Task objective =>
Only one stretch of the data below is wanted: the lines starting at the one with "camera: 25 degrees left, 0 degrees up" and ending at the one with "none -> orange house [146,398,183,451]", both included, given again exactly.

=======

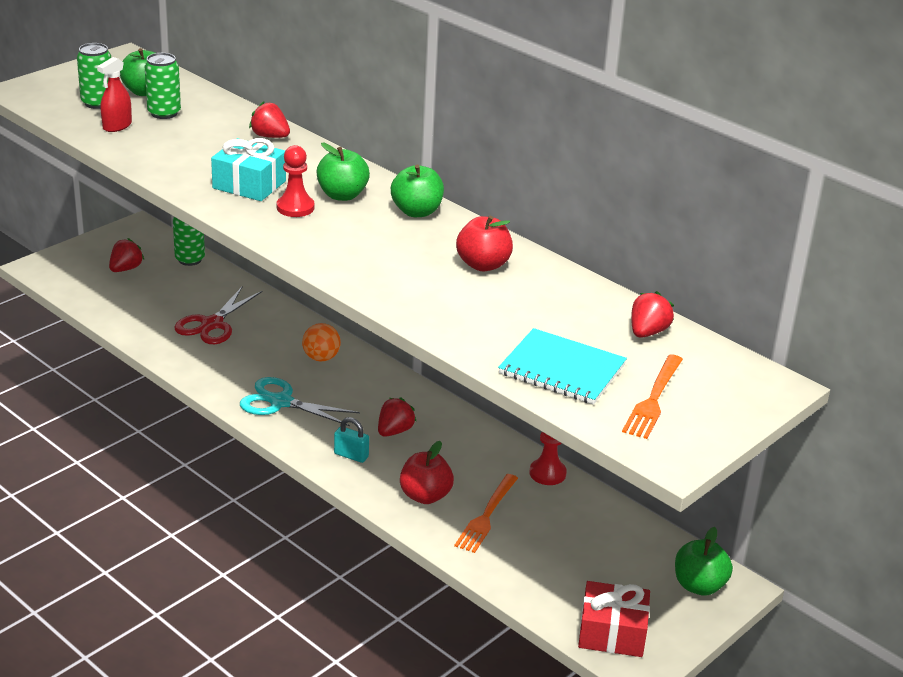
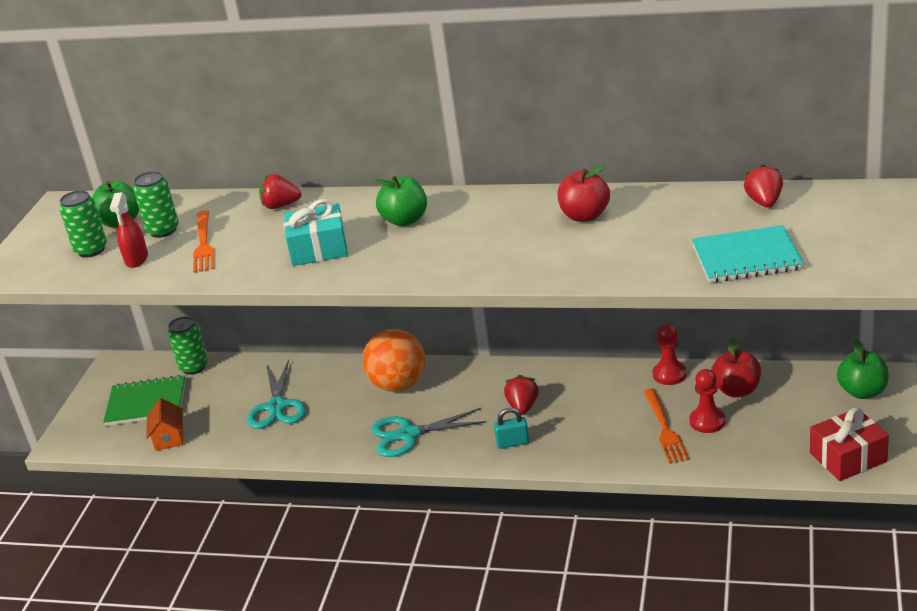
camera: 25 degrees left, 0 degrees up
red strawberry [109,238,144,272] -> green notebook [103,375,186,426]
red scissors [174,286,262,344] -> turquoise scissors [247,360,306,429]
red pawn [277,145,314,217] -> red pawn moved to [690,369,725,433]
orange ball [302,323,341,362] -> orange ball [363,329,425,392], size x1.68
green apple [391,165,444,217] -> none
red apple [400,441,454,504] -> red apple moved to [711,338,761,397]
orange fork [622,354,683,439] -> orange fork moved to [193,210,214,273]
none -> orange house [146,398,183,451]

=======

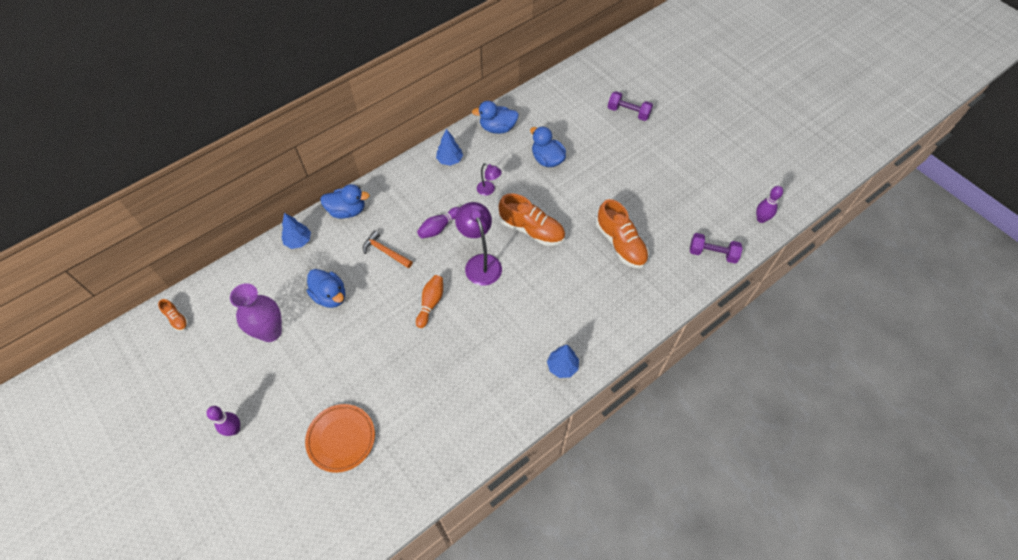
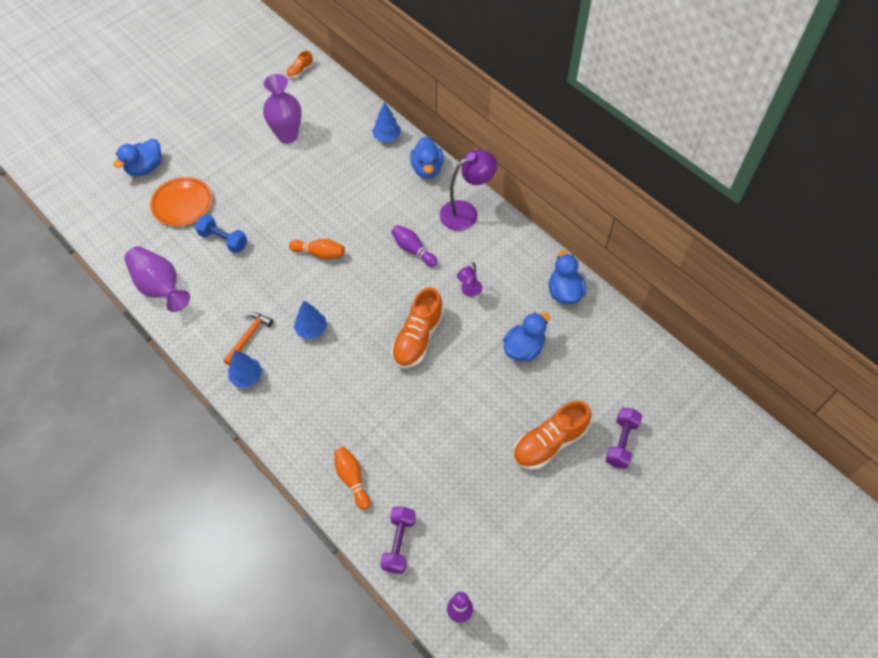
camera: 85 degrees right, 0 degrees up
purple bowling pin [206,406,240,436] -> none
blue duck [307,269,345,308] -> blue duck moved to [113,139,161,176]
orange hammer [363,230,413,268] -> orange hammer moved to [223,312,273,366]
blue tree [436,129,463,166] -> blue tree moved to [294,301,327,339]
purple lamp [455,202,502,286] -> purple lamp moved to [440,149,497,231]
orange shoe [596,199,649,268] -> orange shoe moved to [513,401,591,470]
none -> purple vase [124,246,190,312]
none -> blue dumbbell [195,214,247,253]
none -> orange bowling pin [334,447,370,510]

=======

Task answer =>
camera: 25 degrees left, 0 degrees up
red strawberry [109,238,144,272] -> green notebook [103,375,186,426]
red scissors [174,286,262,344] -> turquoise scissors [247,360,306,429]
red pawn [277,145,314,217] -> red pawn moved to [690,369,725,433]
orange ball [302,323,341,362] -> orange ball [363,329,425,392], size x1.68
green apple [391,165,444,217] -> none
red apple [400,441,454,504] -> red apple moved to [711,338,761,397]
orange fork [622,354,683,439] -> orange fork moved to [193,210,214,273]
none -> orange house [146,398,183,451]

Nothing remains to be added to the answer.